Entries shown

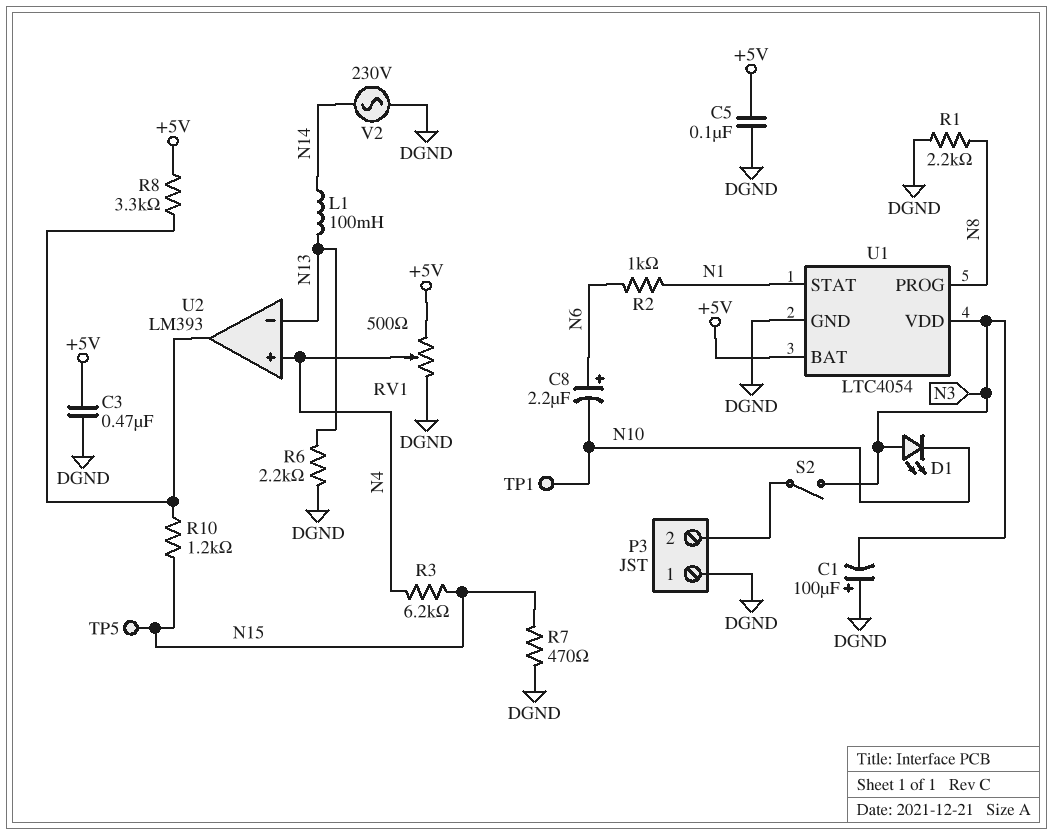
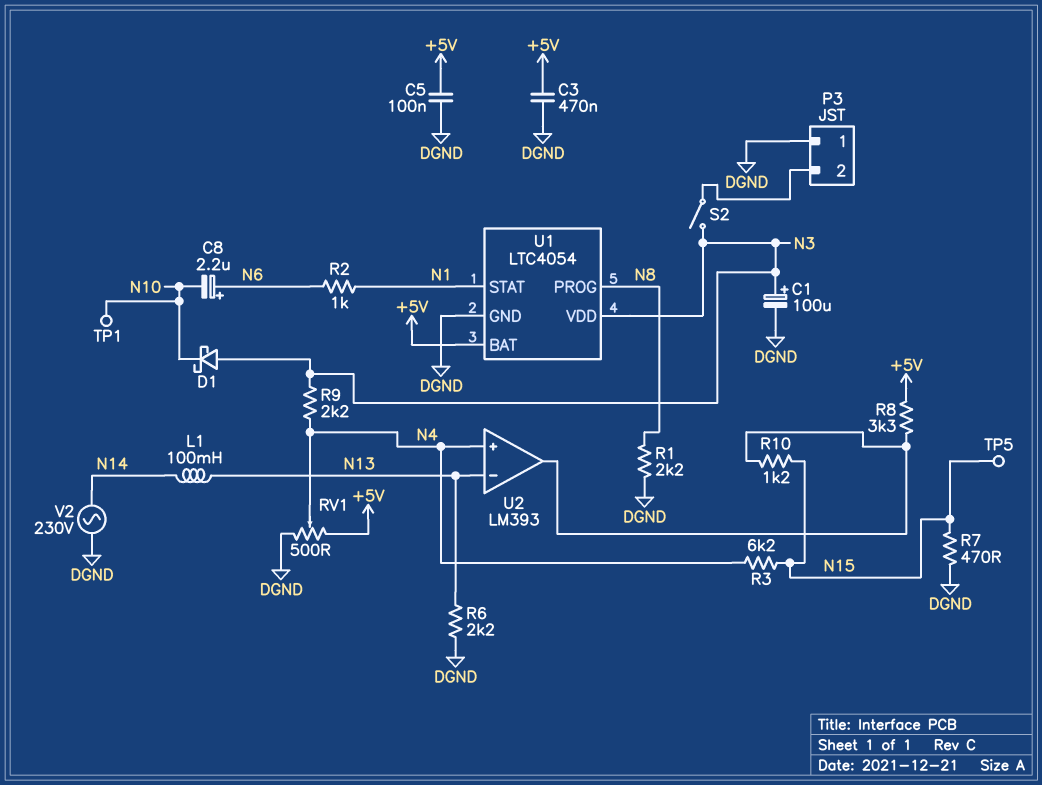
C1: 100uF (plus DGND, minus N3) -> 100uF (plus N3, minus DGND)
D1: LED (A N3, K N10) -> schottky (A N3, K N10)
R9: none -> 2.2k (N3, N4)

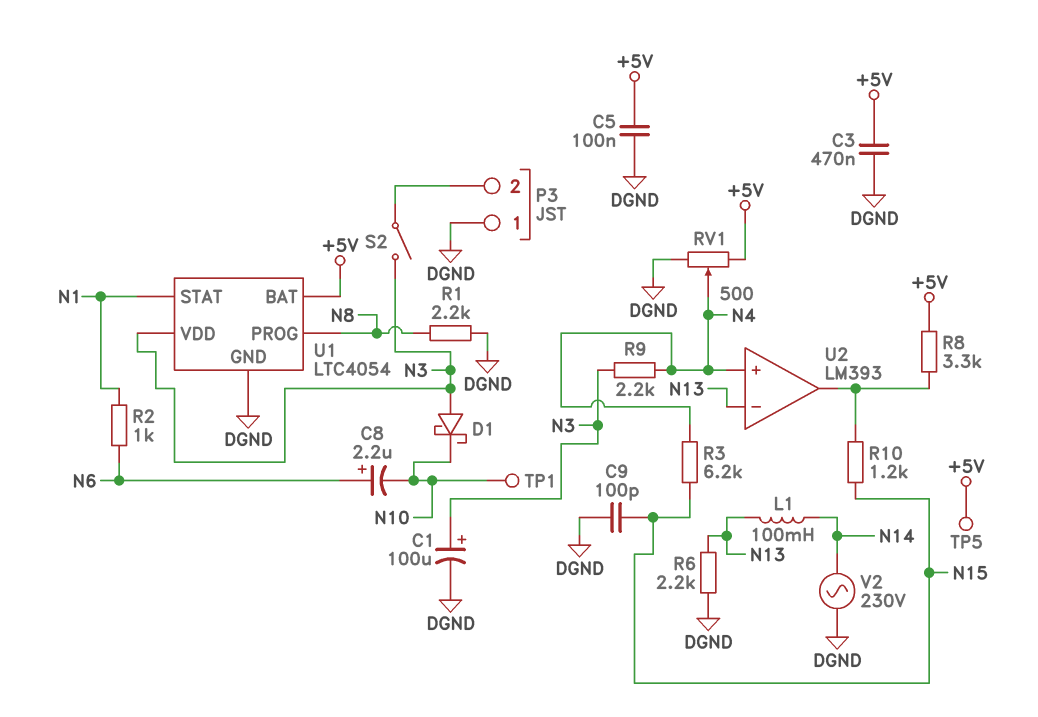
C9: none -> 100pF (DGND, N15)
R7: 470 (DGND, N15) -> none
TP5: test point (N15) -> test point (+5V)

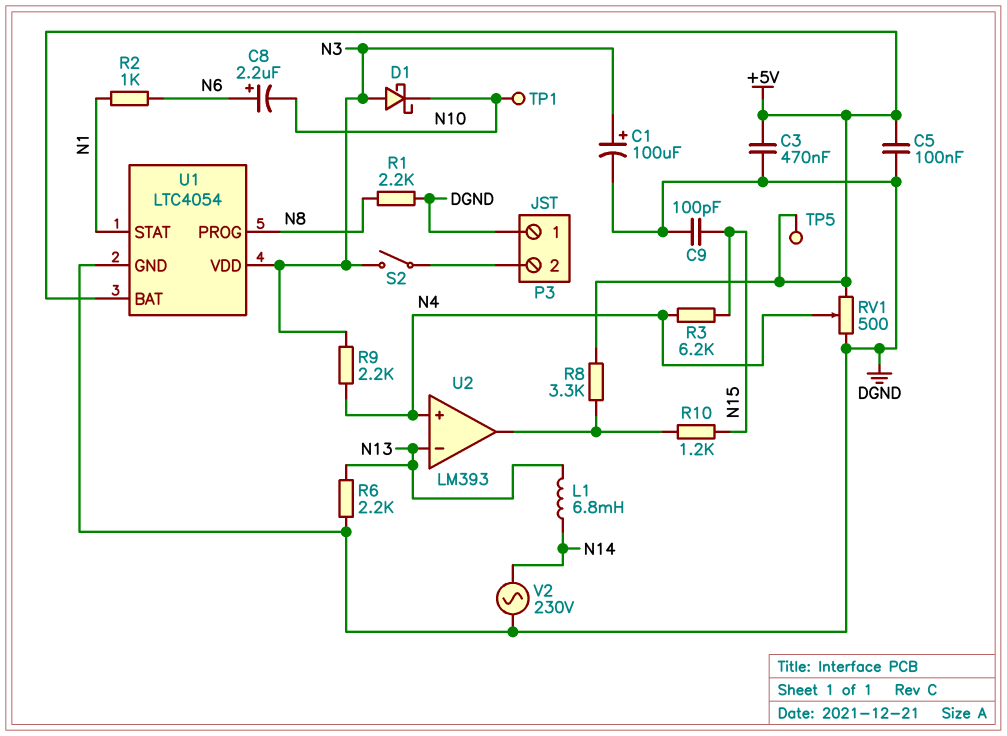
L1: 100mH (N13, N14) -> 6.8mH (N13, N14)

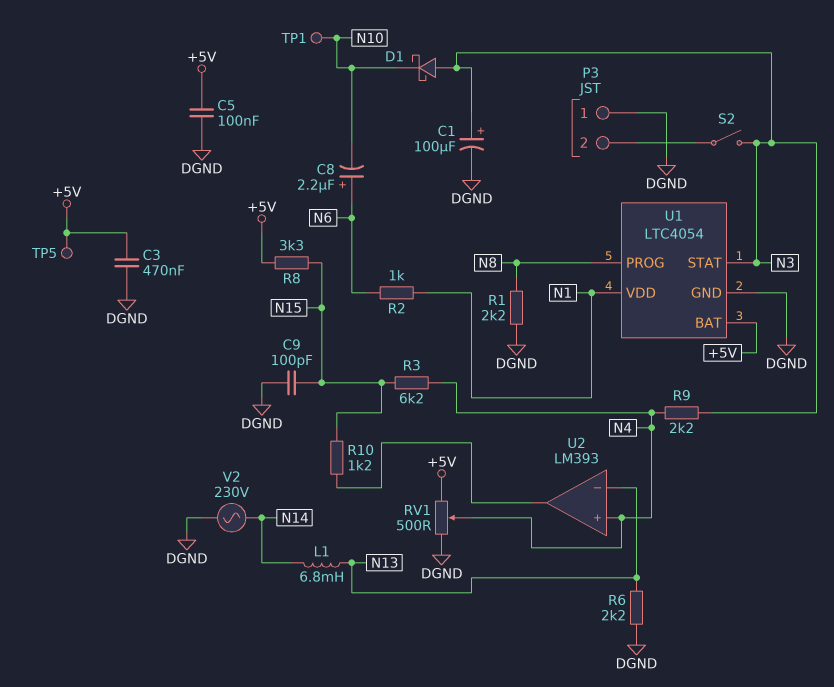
R8: 3.3k (+5V, U2/out) -> 3.3k (+5V, N15)
U1 pin STAT: N1 -> N3
U1 pin VDD: N3 -> N1

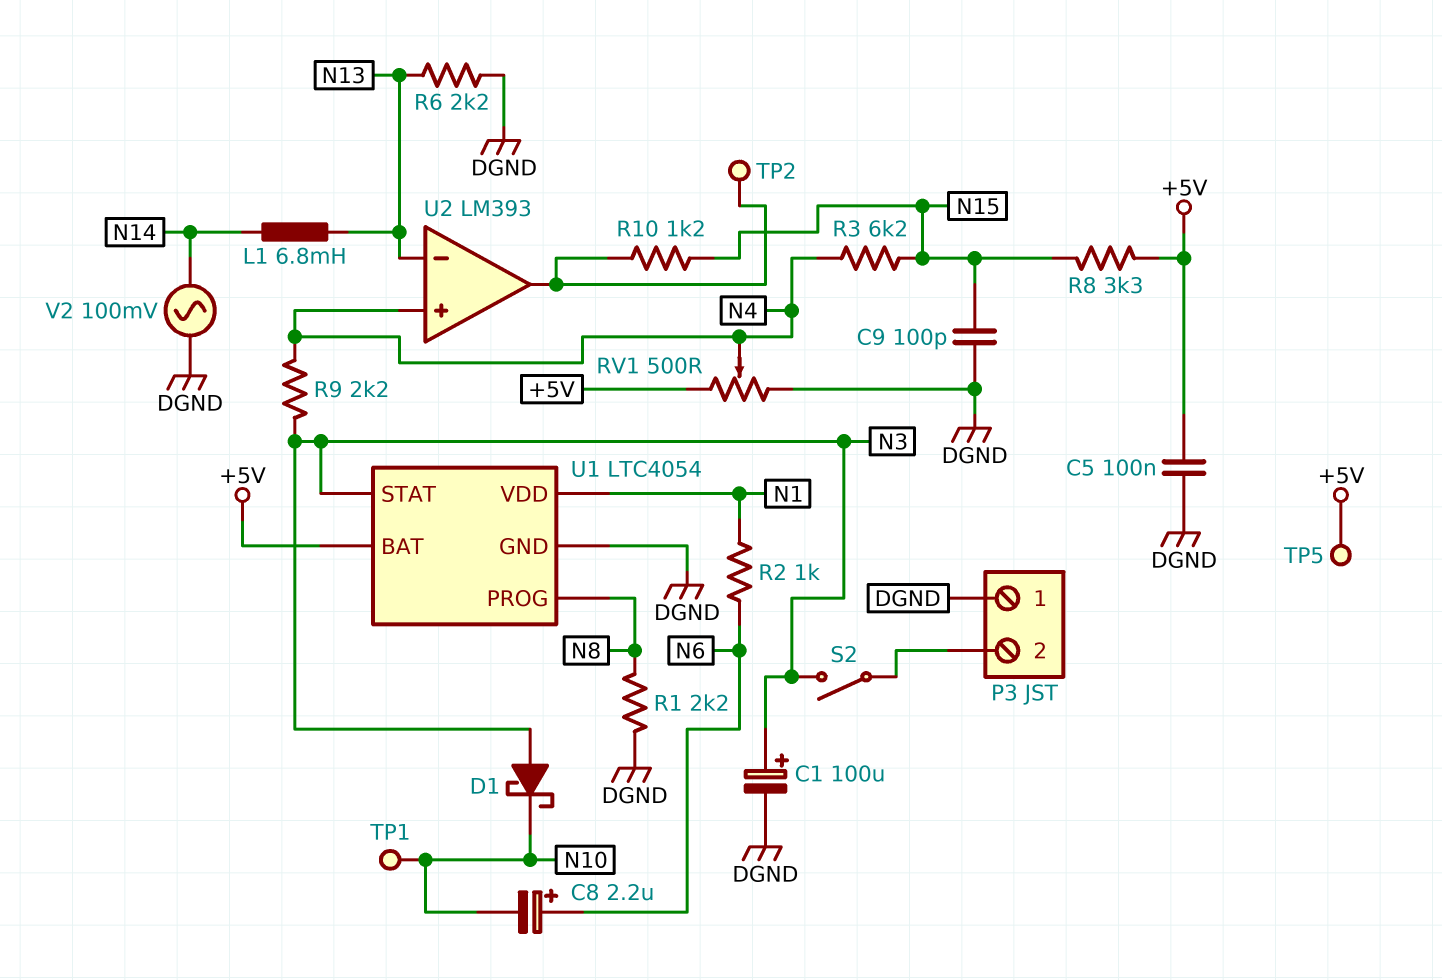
C3: 470nF (+5V, DGND) -> none
TP2: none -> test point (U2/out)
V2: AC 230V (DGND, N14) -> AC 100mV (DGND, N14)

Goal of the exercise
The required output is an exact retyping of the lines from the one that contains "TP2: none -> test point (U2/out)" through the last line of the material above.

Answer area
TP2: none -> test point (U2/out)
V2: AC 230V (DGND, N14) -> AC 100mV (DGND, N14)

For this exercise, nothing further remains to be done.